THE PROBLEM
A single number is the answer: the count of lines in these records with "added" in them.
[SOURCE MATERIAL]
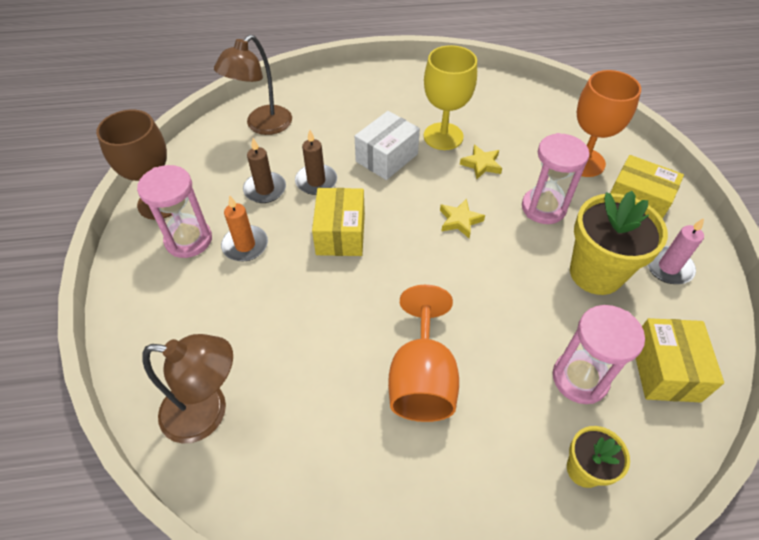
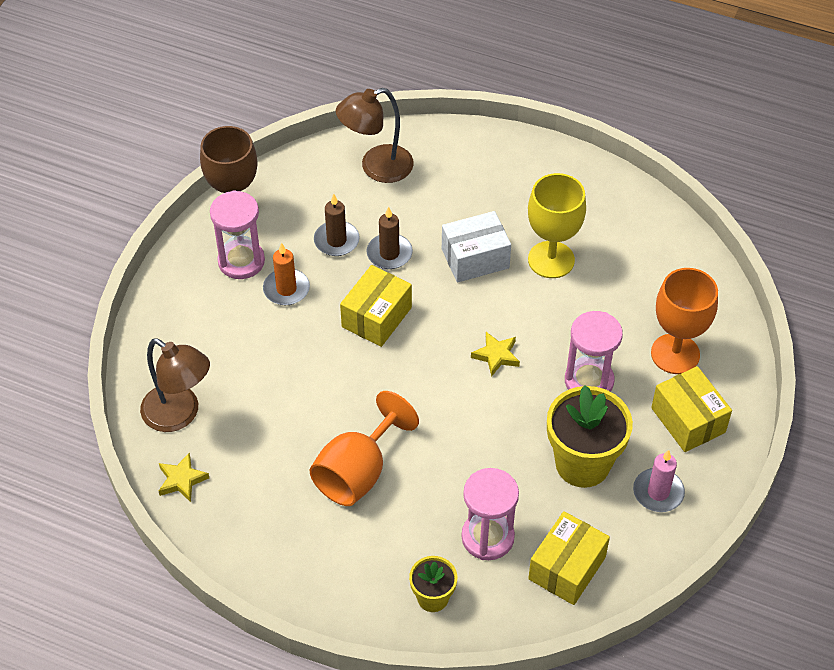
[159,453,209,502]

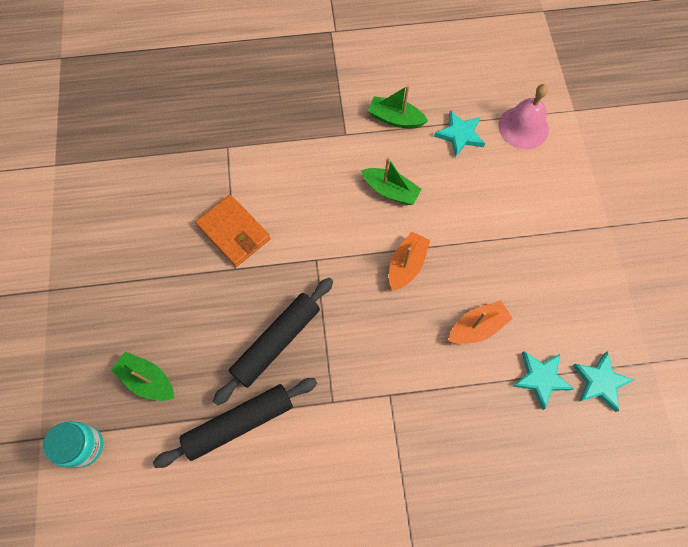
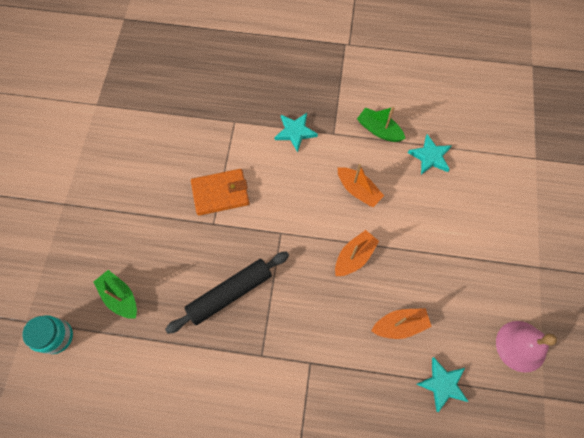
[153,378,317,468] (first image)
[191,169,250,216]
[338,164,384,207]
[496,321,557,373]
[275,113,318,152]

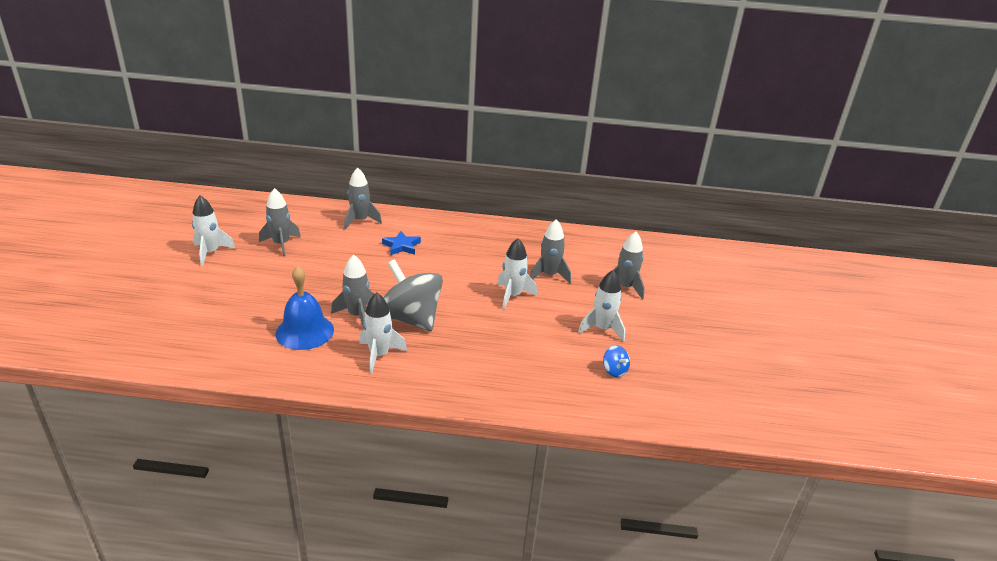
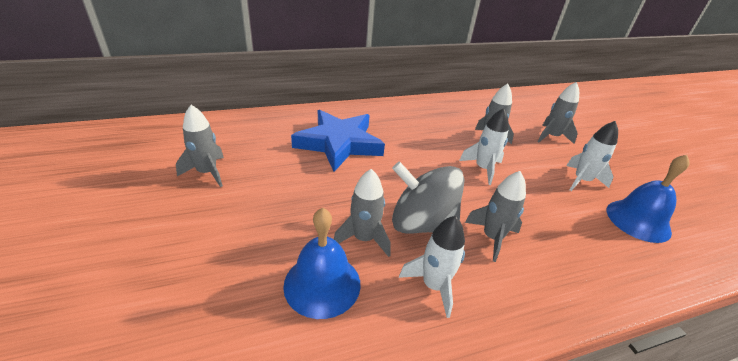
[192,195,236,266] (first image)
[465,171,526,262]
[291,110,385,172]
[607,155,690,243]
[/SOURCE MATERIAL]
[SOURCE MATERIAL]
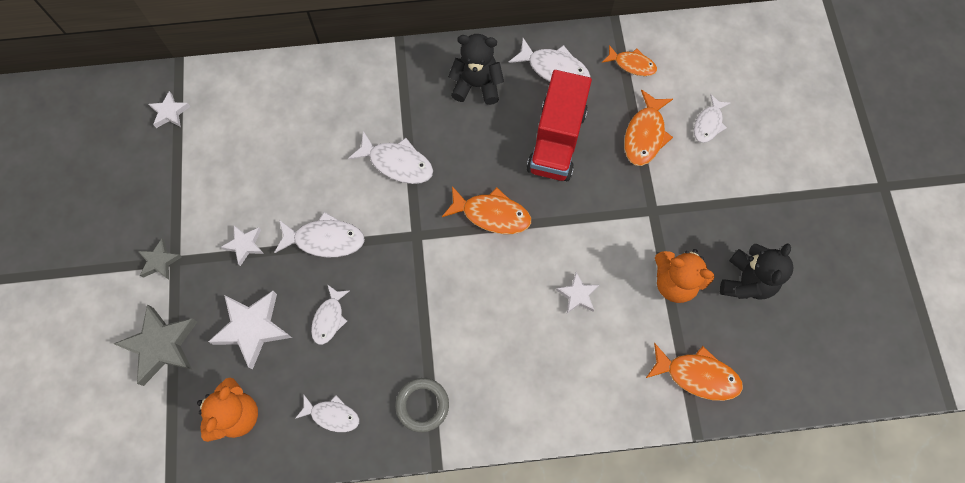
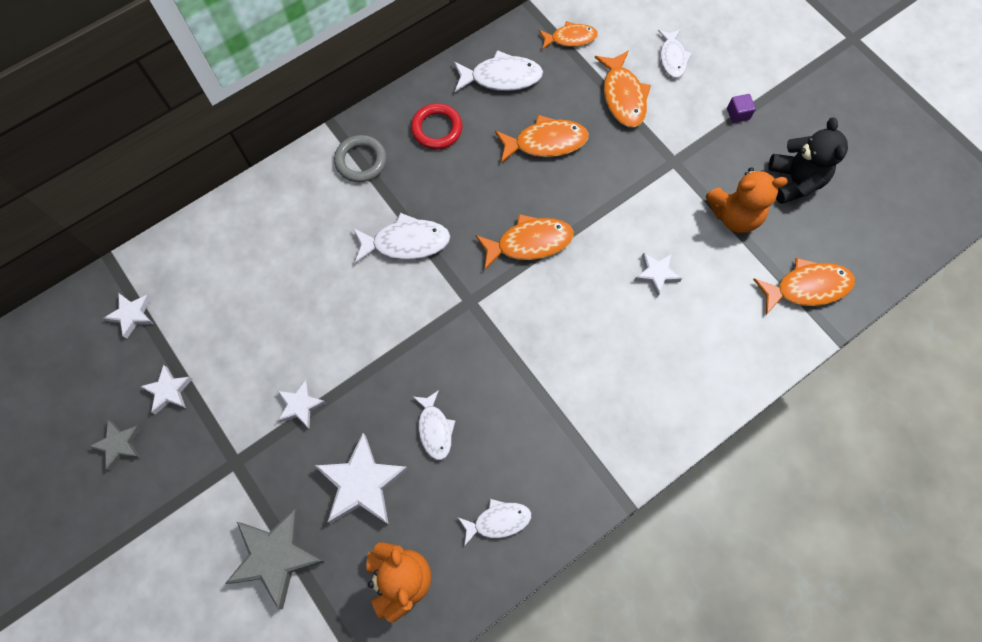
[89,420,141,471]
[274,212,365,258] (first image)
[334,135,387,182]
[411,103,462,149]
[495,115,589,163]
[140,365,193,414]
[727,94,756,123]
[/SOURCE MATERIAL]
[SOURCE MATERIAL]
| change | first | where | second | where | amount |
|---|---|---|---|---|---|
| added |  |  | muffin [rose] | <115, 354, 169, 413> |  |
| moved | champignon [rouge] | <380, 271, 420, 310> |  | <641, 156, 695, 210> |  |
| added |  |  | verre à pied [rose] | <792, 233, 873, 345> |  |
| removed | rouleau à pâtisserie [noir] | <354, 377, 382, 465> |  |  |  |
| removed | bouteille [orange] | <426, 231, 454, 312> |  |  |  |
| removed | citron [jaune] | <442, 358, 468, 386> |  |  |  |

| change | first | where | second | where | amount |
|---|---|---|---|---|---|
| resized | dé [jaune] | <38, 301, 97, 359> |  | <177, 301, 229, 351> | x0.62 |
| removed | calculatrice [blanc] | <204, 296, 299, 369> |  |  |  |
[/SOURCE MATERIAL]
RESPONSE TO THIS EXERCISE
2